WHAT IS NEEDED → Give the records below again exactly, and exclude each picture.

DATA PROVIDED →
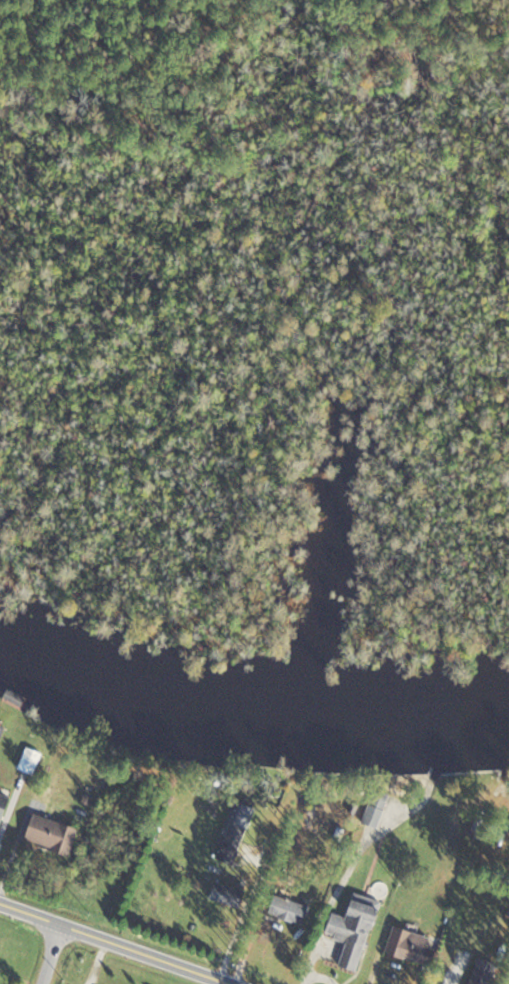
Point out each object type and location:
building: (14, 698)
building: (2, 802)
building: (375, 809)
building: (234, 833)
building: (49, 834)
building: (221, 893)
road: (331, 908)
building: (286, 909)
road: (243, 920)
building: (351, 929)
road: (117, 945)
building: (408, 946)
road: (50, 955)
road: (322, 976)

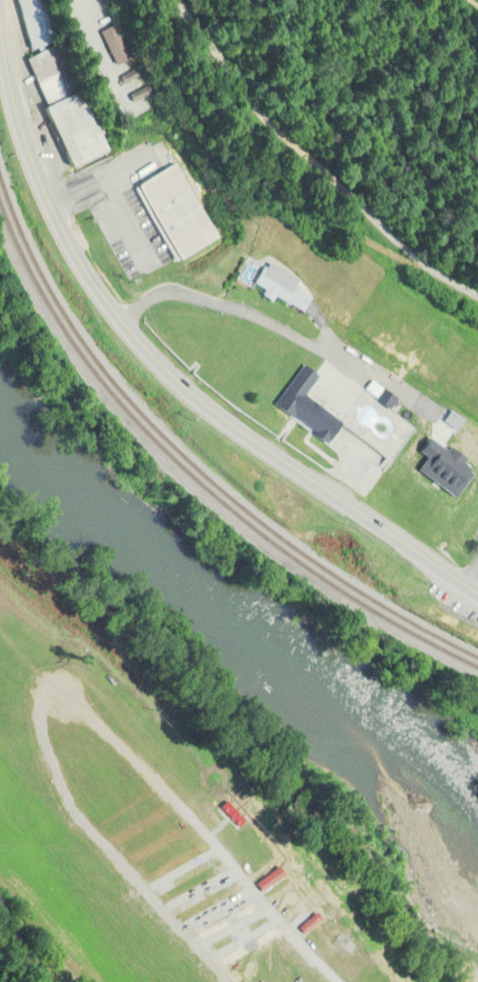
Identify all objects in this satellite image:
building: (35, 23)
building: (116, 45)
building: (65, 107)
road: (111, 193)
building: (178, 213)
building: (283, 291)
road: (230, 309)
road: (172, 377)
building: (309, 407)
building: (459, 432)
railway: (190, 462)
railway: (197, 480)
river: (255, 619)
road: (27, 962)

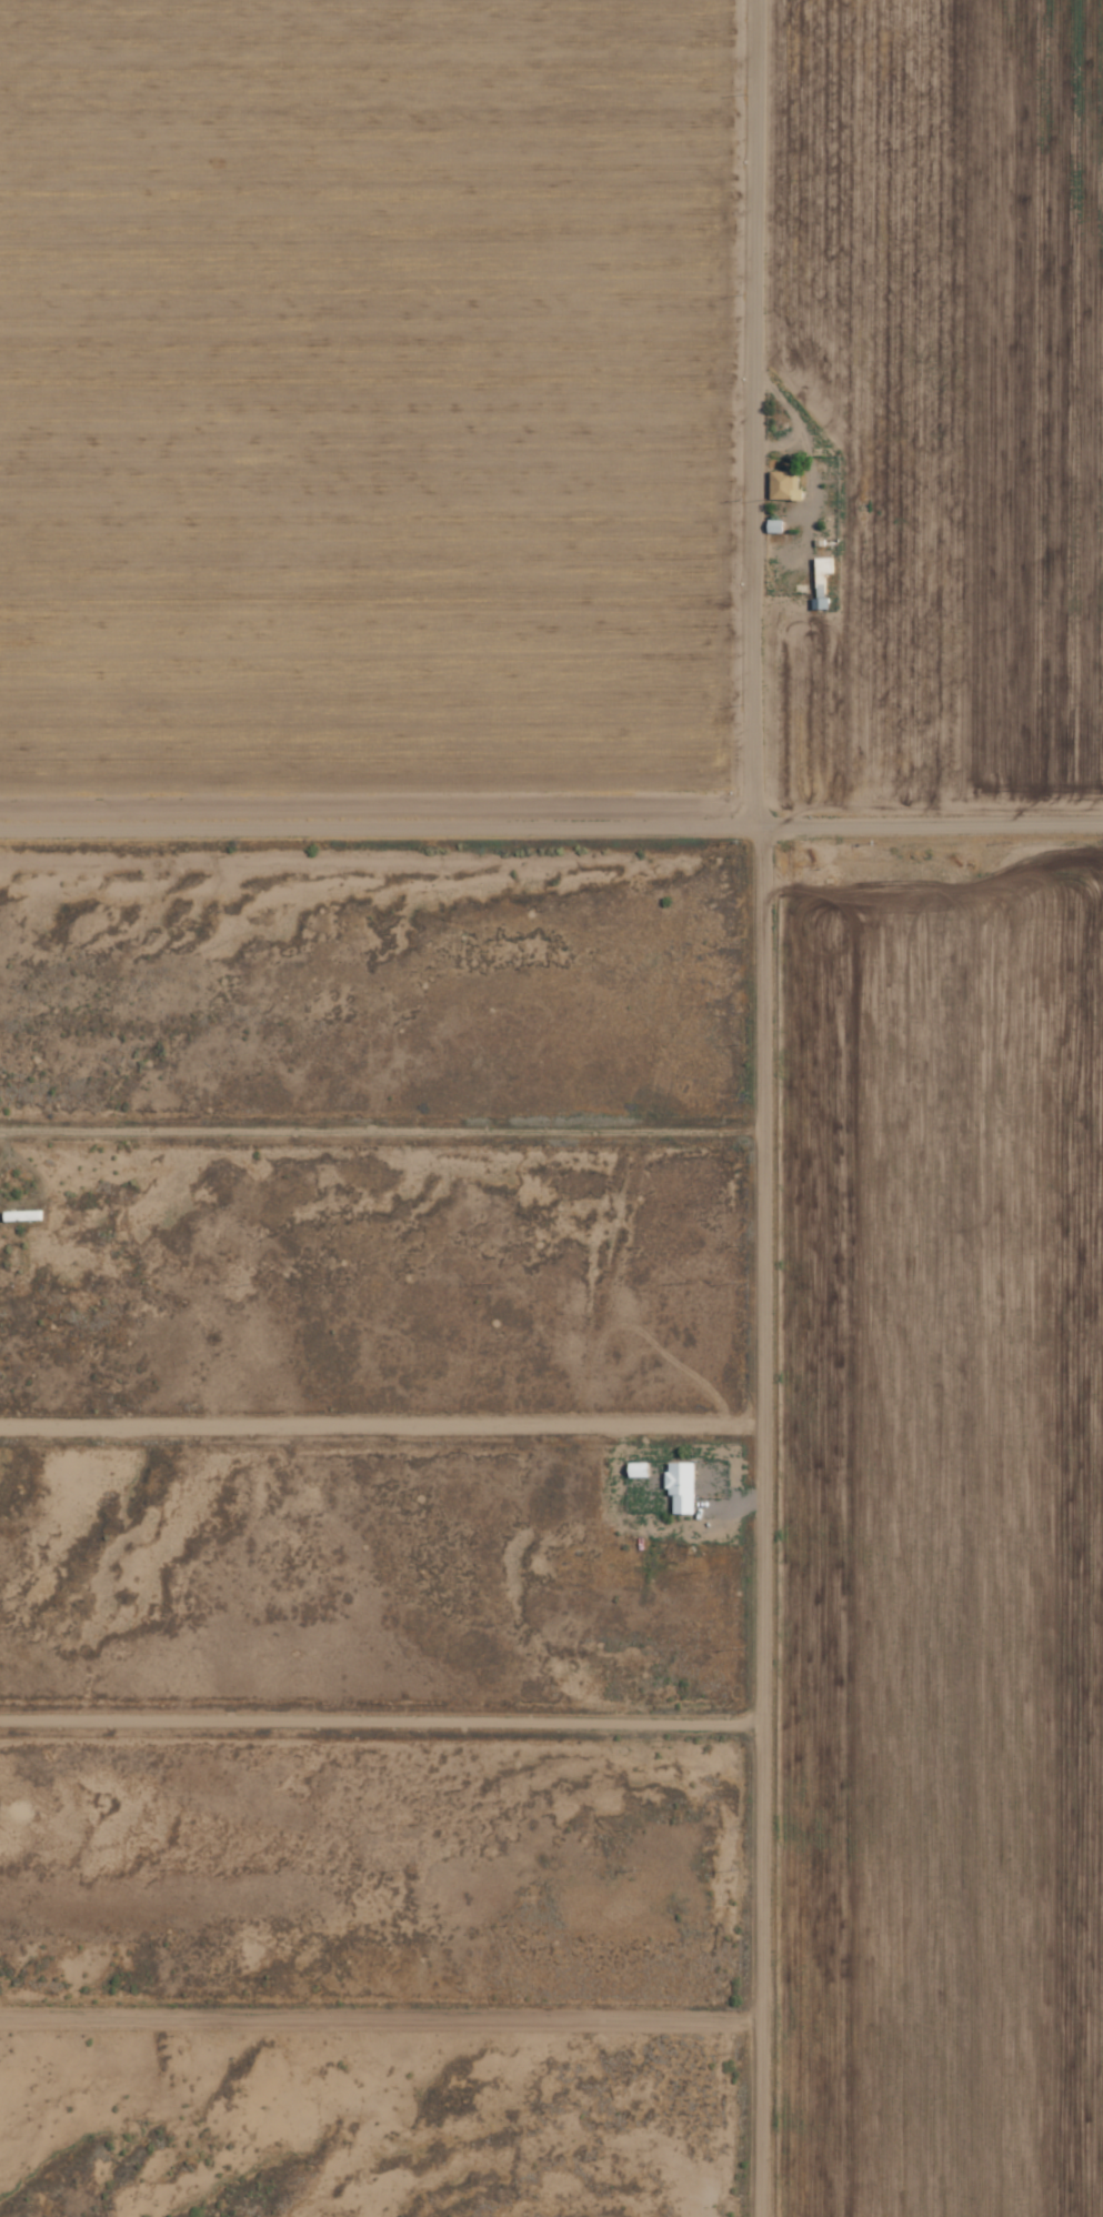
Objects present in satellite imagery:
building: (779, 485)
road: (372, 798)
road: (923, 798)
road: (369, 1086)
road: (738, 1108)
road: (369, 1408)
building: (679, 1486)
road: (369, 1704)
road: (369, 2000)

ANSWER SPACE →
Point out each object type and location:
building: (14, 698)
building: (2, 802)
building: (375, 809)
building: (234, 833)
building: (49, 834)
building: (221, 893)
road: (331, 908)
building: (286, 909)
road: (243, 920)
building: (351, 929)
road: (117, 945)
building: (408, 946)
road: (50, 955)
road: (322, 976)

Identify all objects in this satellite image:
building: (35, 23)
building: (116, 45)
building: (65, 107)
road: (111, 193)
building: (178, 213)
building: (283, 291)
road: (230, 309)
road: (172, 377)
building: (309, 407)
building: (459, 432)
railway: (190, 462)
railway: (197, 480)
river: (255, 619)
road: (27, 962)

Objects present in satellite imagery:
building: (779, 485)
road: (372, 798)
road: (923, 798)
road: (369, 1086)
road: (738, 1108)
road: (369, 1408)
building: (679, 1486)
road: (369, 1704)
road: (369, 2000)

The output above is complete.